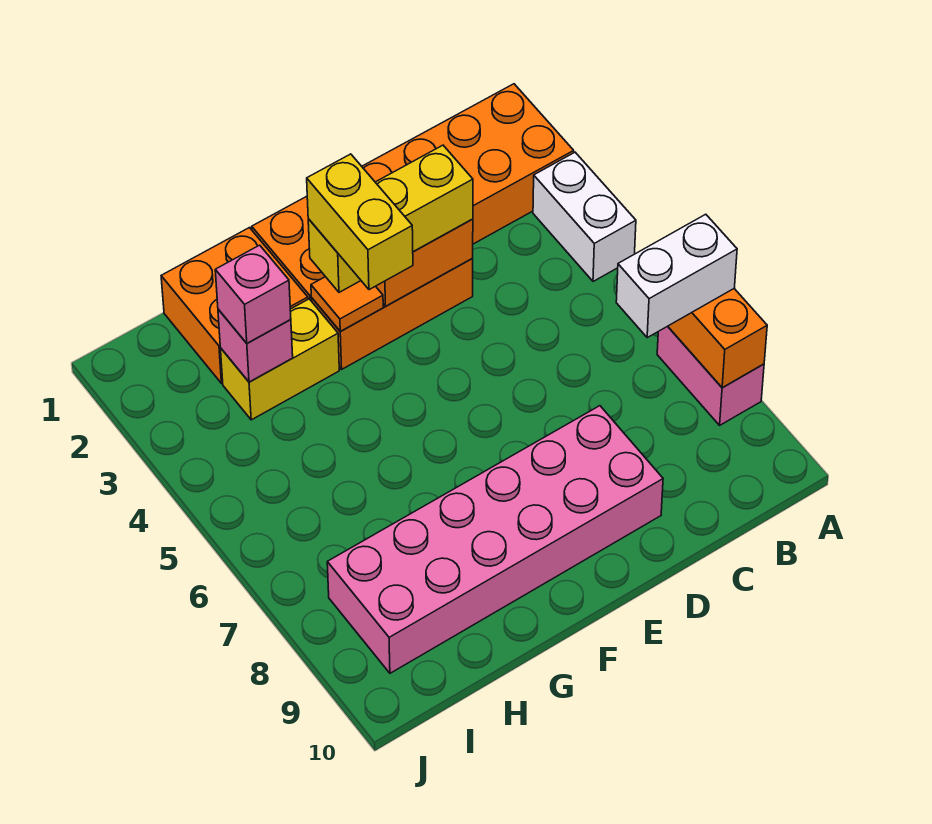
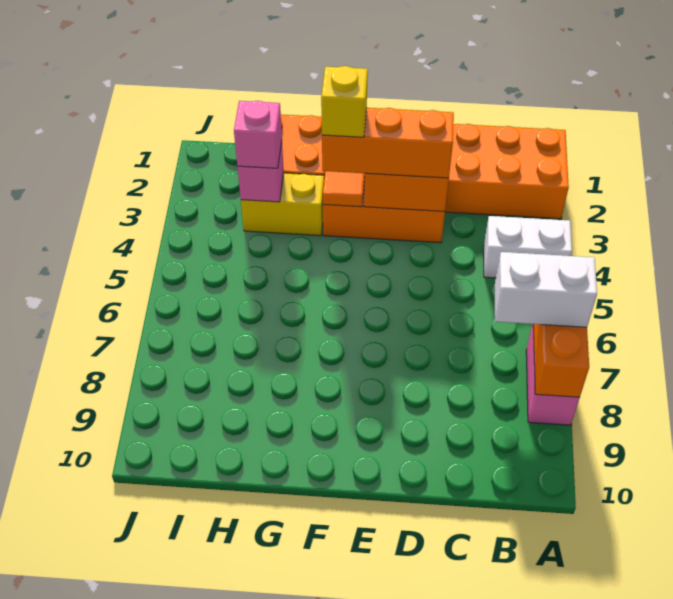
white brick A3:A4 level 1 -> white brick A4:B4 level 1
yellow brick D3:F3 level 3 -> orange brick D3:F3 level 3
pink brick D8:I9 level 1 -> none
yellow brick F3:F4 level 4 -> yellow brick F3 level 4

Task prompt:
Copy all lines of the preceding data that hold the word "yellow".

Reply to the task:
yellow brick D3:F3 level 3 -> orange brick D3:F3 level 3
yellow brick F3:F4 level 4 -> yellow brick F3 level 4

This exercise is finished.